- _TASK DETAILS_
Taking the line with "brown line: (295, 39) -> (157, 13), moved" as the start, reproduce every line until the records end, exactly and with nothing added.

Frame-by-frame shape edits:
****************************************

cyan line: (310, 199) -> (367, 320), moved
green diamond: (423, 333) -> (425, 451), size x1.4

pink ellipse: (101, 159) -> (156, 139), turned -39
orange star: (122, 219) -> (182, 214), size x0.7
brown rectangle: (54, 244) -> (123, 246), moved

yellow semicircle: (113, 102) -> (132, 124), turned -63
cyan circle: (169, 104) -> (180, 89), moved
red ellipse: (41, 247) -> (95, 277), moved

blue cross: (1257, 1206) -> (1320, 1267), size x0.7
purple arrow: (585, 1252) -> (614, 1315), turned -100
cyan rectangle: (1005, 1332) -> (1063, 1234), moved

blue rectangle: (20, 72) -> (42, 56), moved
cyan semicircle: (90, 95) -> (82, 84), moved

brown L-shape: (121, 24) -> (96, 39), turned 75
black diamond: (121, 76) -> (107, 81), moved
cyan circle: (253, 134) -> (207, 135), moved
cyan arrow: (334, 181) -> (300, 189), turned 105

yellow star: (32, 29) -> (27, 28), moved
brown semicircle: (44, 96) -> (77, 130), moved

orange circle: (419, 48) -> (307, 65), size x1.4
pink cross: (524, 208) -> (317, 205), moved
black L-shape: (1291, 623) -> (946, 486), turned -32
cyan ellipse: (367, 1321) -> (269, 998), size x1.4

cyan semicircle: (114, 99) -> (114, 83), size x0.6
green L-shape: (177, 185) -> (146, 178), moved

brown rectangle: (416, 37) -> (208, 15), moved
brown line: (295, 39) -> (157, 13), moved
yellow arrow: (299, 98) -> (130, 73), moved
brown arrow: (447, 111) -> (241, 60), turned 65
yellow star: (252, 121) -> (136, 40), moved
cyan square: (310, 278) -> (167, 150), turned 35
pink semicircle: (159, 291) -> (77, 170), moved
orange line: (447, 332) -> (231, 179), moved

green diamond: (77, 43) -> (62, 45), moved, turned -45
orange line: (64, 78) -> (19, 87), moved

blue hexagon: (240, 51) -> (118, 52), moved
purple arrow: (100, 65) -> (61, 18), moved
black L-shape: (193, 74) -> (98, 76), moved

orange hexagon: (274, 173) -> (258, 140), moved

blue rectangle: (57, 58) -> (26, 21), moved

****************************************

- _EXERCISE RESPONSE_
brown line: (295, 39) -> (157, 13), moved
yellow arrow: (299, 98) -> (130, 73), moved
brown arrow: (447, 111) -> (241, 60), turned 65
yellow star: (252, 121) -> (136, 40), moved
cyan square: (310, 278) -> (167, 150), turned 35
pink semicircle: (159, 291) -> (77, 170), moved
orange line: (447, 332) -> (231, 179), moved

green diamond: (77, 43) -> (62, 45), moved, turned -45
orange line: (64, 78) -> (19, 87), moved

blue hexagon: (240, 51) -> (118, 52), moved
purple arrow: (100, 65) -> (61, 18), moved
black L-shape: (193, 74) -> (98, 76), moved

orange hexagon: (274, 173) -> (258, 140), moved

blue rectangle: (57, 58) -> (26, 21), moved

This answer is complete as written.